What needs to be done -> Scan the entries below for the word "cyan" and copy every line where it turns up.

Scene difference descriptions ->
>>>

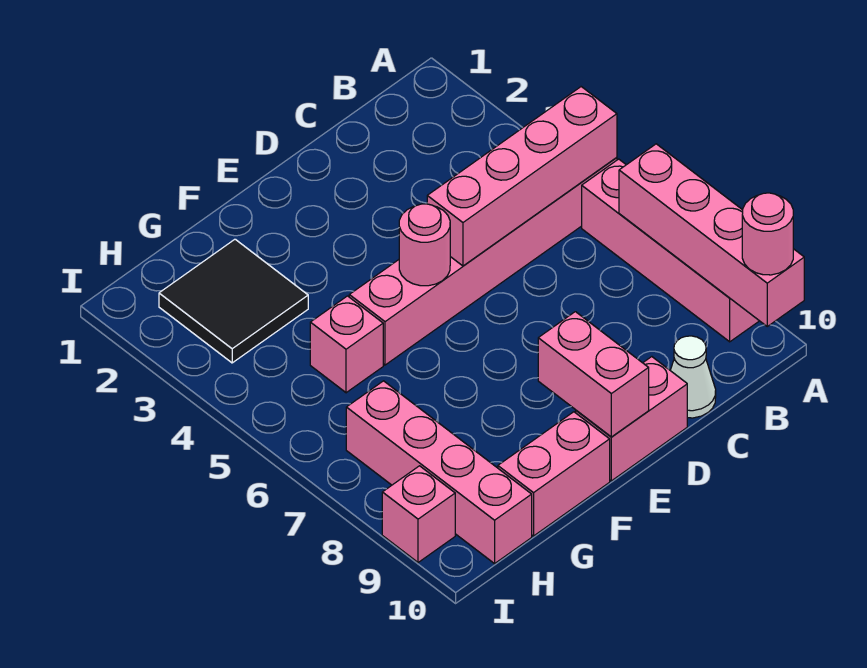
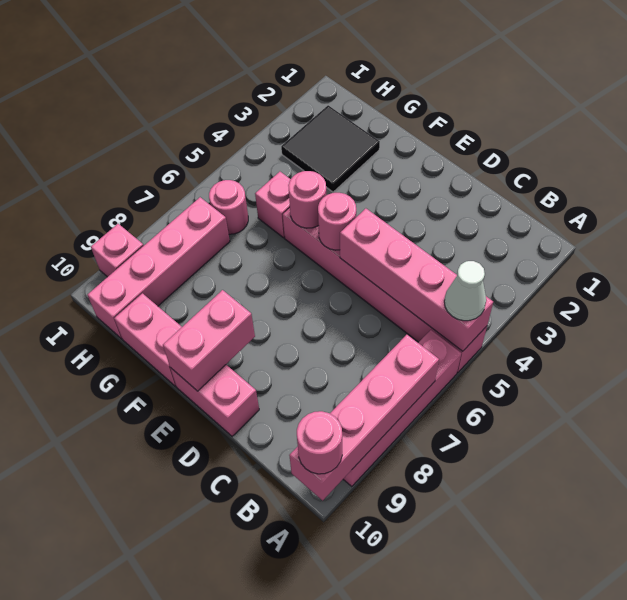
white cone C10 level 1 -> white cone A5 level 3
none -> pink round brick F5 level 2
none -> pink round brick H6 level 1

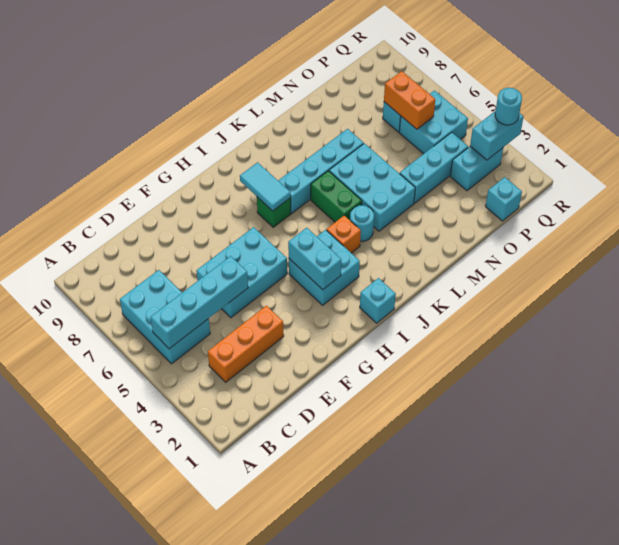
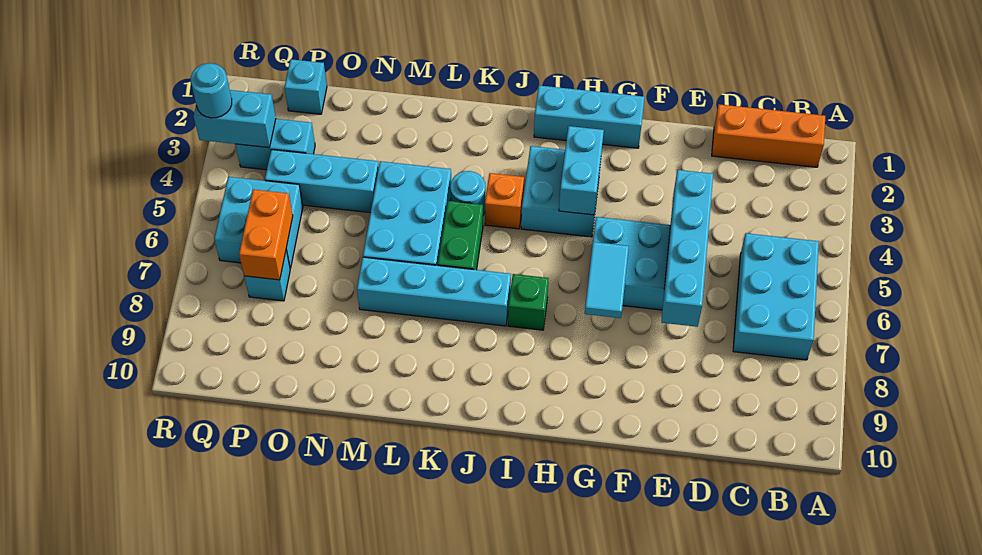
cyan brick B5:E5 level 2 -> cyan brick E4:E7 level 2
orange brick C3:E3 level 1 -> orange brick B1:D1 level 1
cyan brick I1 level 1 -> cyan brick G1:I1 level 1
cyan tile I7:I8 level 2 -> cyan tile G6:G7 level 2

<<<

Solution ->
cyan brick B5:E5 level 2 -> cyan brick E4:E7 level 2
cyan brick I1 level 1 -> cyan brick G1:I1 level 1
cyan tile I7:I8 level 2 -> cyan tile G6:G7 level 2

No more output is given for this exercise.